■ PROVIDED DATA
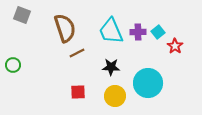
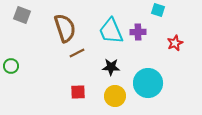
cyan square: moved 22 px up; rotated 32 degrees counterclockwise
red star: moved 3 px up; rotated 14 degrees clockwise
green circle: moved 2 px left, 1 px down
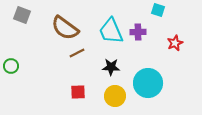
brown semicircle: rotated 144 degrees clockwise
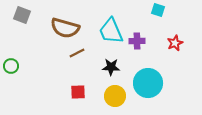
brown semicircle: rotated 20 degrees counterclockwise
purple cross: moved 1 px left, 9 px down
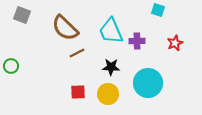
brown semicircle: rotated 28 degrees clockwise
yellow circle: moved 7 px left, 2 px up
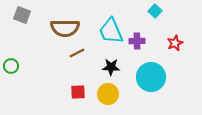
cyan square: moved 3 px left, 1 px down; rotated 24 degrees clockwise
brown semicircle: rotated 44 degrees counterclockwise
cyan circle: moved 3 px right, 6 px up
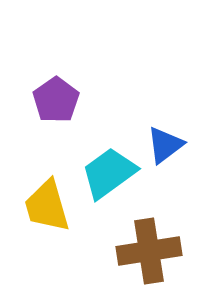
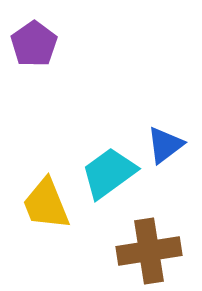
purple pentagon: moved 22 px left, 56 px up
yellow trapezoid: moved 1 px left, 2 px up; rotated 6 degrees counterclockwise
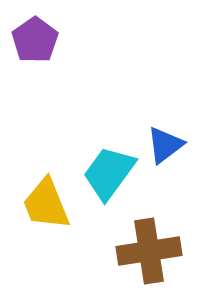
purple pentagon: moved 1 px right, 4 px up
cyan trapezoid: rotated 18 degrees counterclockwise
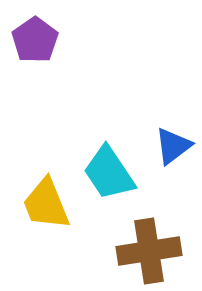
blue triangle: moved 8 px right, 1 px down
cyan trapezoid: rotated 70 degrees counterclockwise
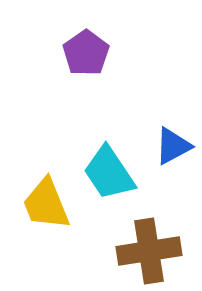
purple pentagon: moved 51 px right, 13 px down
blue triangle: rotated 9 degrees clockwise
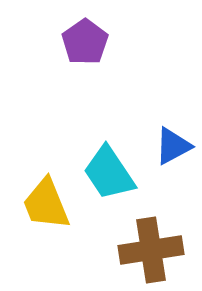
purple pentagon: moved 1 px left, 11 px up
brown cross: moved 2 px right, 1 px up
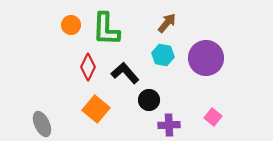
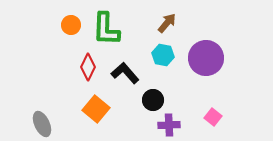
black circle: moved 4 px right
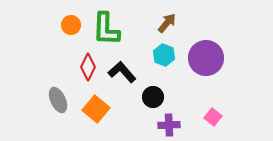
cyan hexagon: moved 1 px right; rotated 10 degrees clockwise
black L-shape: moved 3 px left, 1 px up
black circle: moved 3 px up
gray ellipse: moved 16 px right, 24 px up
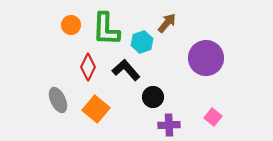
cyan hexagon: moved 22 px left, 13 px up; rotated 20 degrees clockwise
black L-shape: moved 4 px right, 2 px up
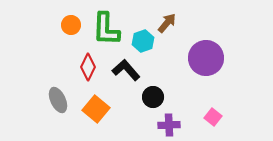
cyan hexagon: moved 1 px right, 1 px up
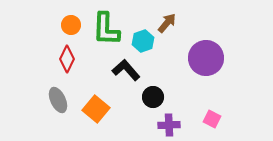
red diamond: moved 21 px left, 8 px up
pink square: moved 1 px left, 2 px down; rotated 12 degrees counterclockwise
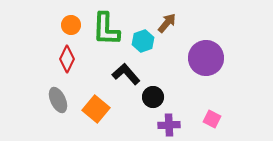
black L-shape: moved 4 px down
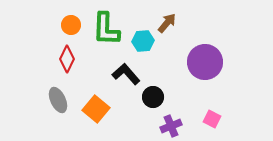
cyan hexagon: rotated 15 degrees clockwise
purple circle: moved 1 px left, 4 px down
purple cross: moved 2 px right, 1 px down; rotated 20 degrees counterclockwise
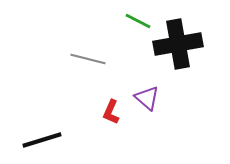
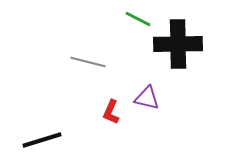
green line: moved 2 px up
black cross: rotated 9 degrees clockwise
gray line: moved 3 px down
purple triangle: rotated 28 degrees counterclockwise
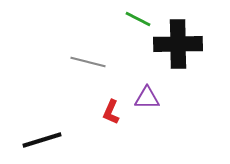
purple triangle: rotated 12 degrees counterclockwise
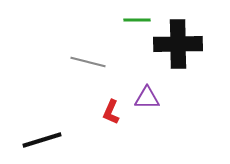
green line: moved 1 px left, 1 px down; rotated 28 degrees counterclockwise
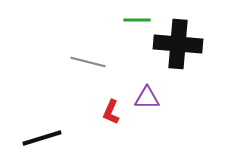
black cross: rotated 6 degrees clockwise
black line: moved 2 px up
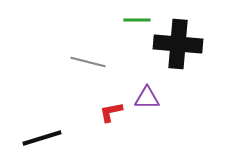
red L-shape: rotated 55 degrees clockwise
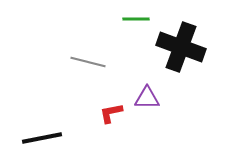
green line: moved 1 px left, 1 px up
black cross: moved 3 px right, 3 px down; rotated 15 degrees clockwise
red L-shape: moved 1 px down
black line: rotated 6 degrees clockwise
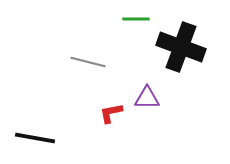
black line: moved 7 px left; rotated 21 degrees clockwise
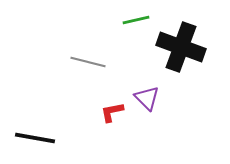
green line: moved 1 px down; rotated 12 degrees counterclockwise
purple triangle: rotated 44 degrees clockwise
red L-shape: moved 1 px right, 1 px up
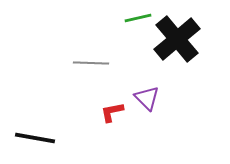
green line: moved 2 px right, 2 px up
black cross: moved 4 px left, 8 px up; rotated 30 degrees clockwise
gray line: moved 3 px right, 1 px down; rotated 12 degrees counterclockwise
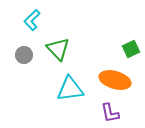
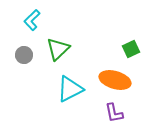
green triangle: rotated 30 degrees clockwise
cyan triangle: rotated 20 degrees counterclockwise
purple L-shape: moved 4 px right
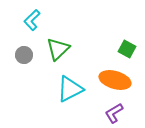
green square: moved 4 px left; rotated 36 degrees counterclockwise
purple L-shape: rotated 70 degrees clockwise
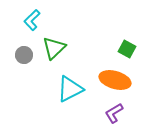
green triangle: moved 4 px left, 1 px up
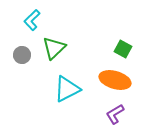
green square: moved 4 px left
gray circle: moved 2 px left
cyan triangle: moved 3 px left
purple L-shape: moved 1 px right, 1 px down
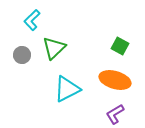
green square: moved 3 px left, 3 px up
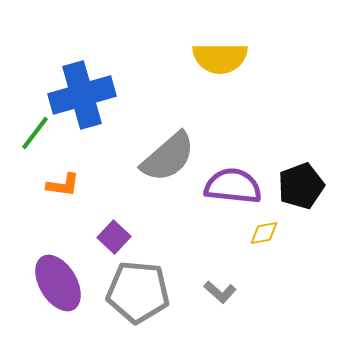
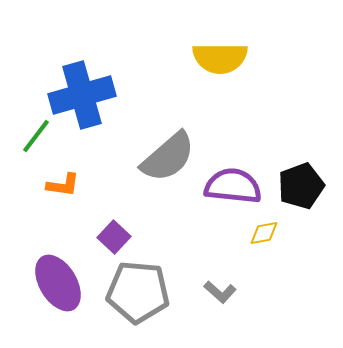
green line: moved 1 px right, 3 px down
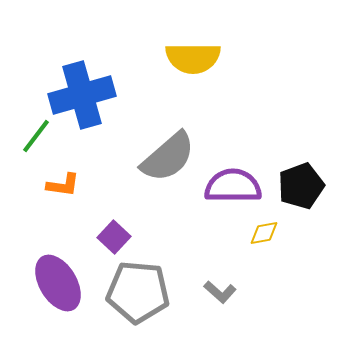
yellow semicircle: moved 27 px left
purple semicircle: rotated 6 degrees counterclockwise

■ DESCRIPTION OF THE TASK
Could you reproduce every line of the entries above word for word, leaving out the pictures?

■ RIGHT ANSWER
cyan square: moved 22 px up; rotated 32 degrees counterclockwise
red star: moved 3 px up; rotated 14 degrees clockwise
green circle: moved 2 px left, 1 px down
brown semicircle: rotated 144 degrees clockwise
brown semicircle: rotated 20 degrees counterclockwise
purple cross: moved 1 px left, 9 px down
brown semicircle: rotated 28 degrees clockwise
yellow circle: moved 7 px left, 2 px up
cyan square: moved 3 px left, 1 px down; rotated 24 degrees clockwise
brown semicircle: rotated 44 degrees counterclockwise
cyan circle: moved 3 px right, 6 px up
purple pentagon: moved 22 px left, 56 px up
yellow trapezoid: moved 1 px left, 2 px up; rotated 6 degrees counterclockwise
purple pentagon: moved 1 px right, 4 px up
cyan trapezoid: rotated 18 degrees counterclockwise
blue triangle: moved 8 px right, 1 px down
cyan trapezoid: rotated 70 degrees counterclockwise
purple pentagon: moved 51 px right, 13 px down
blue triangle: rotated 9 degrees clockwise
purple pentagon: moved 1 px left, 11 px up
brown cross: moved 2 px right, 1 px up
black circle: moved 4 px right
cyan hexagon: moved 1 px right; rotated 10 degrees clockwise
black L-shape: moved 3 px left, 1 px up
black circle: moved 3 px up
gray ellipse: moved 16 px right, 24 px up
cyan hexagon: moved 22 px left, 13 px up; rotated 20 degrees clockwise
black L-shape: moved 4 px right, 2 px up
cyan hexagon: moved 1 px right, 1 px up
red diamond: moved 21 px left, 8 px up
pink square: moved 1 px left, 2 px down; rotated 12 degrees counterclockwise
black L-shape: moved 4 px down
cyan hexagon: rotated 15 degrees clockwise
purple circle: moved 1 px left, 4 px down
purple cross: moved 2 px right, 1 px down; rotated 20 degrees counterclockwise
green line: moved 2 px up
black cross: rotated 9 degrees clockwise
gray line: moved 3 px down
purple triangle: rotated 28 degrees counterclockwise
purple triangle: rotated 12 degrees counterclockwise
green line: moved 1 px left, 1 px down; rotated 28 degrees counterclockwise
black cross: rotated 6 degrees clockwise
black line: moved 2 px up
red L-shape: rotated 55 degrees clockwise
green line: moved 1 px left, 1 px up
black cross: moved 3 px right, 3 px down; rotated 15 degrees clockwise
red L-shape: moved 1 px down
black line: rotated 6 degrees clockwise
black line: moved 7 px left; rotated 21 degrees clockwise
green line: moved 1 px down; rotated 12 degrees counterclockwise
purple triangle: rotated 44 degrees clockwise
red L-shape: moved 1 px right, 1 px up
green line: moved 2 px right, 2 px up
black cross: moved 4 px left, 8 px up; rotated 30 degrees clockwise
gray line: moved 3 px right, 1 px down; rotated 12 degrees counterclockwise
green triangle: rotated 30 degrees clockwise
cyan triangle: rotated 20 degrees counterclockwise
purple L-shape: moved 4 px right
green square: moved 4 px left; rotated 36 degrees counterclockwise
purple L-shape: rotated 70 degrees clockwise
green triangle: moved 4 px left, 1 px up
green square: moved 4 px left
gray circle: moved 2 px left
cyan triangle: moved 3 px left
purple L-shape: moved 1 px right, 1 px down
green square: moved 3 px left, 3 px up
green line: moved 1 px right, 3 px down
yellow semicircle: moved 27 px left
purple semicircle: rotated 6 degrees counterclockwise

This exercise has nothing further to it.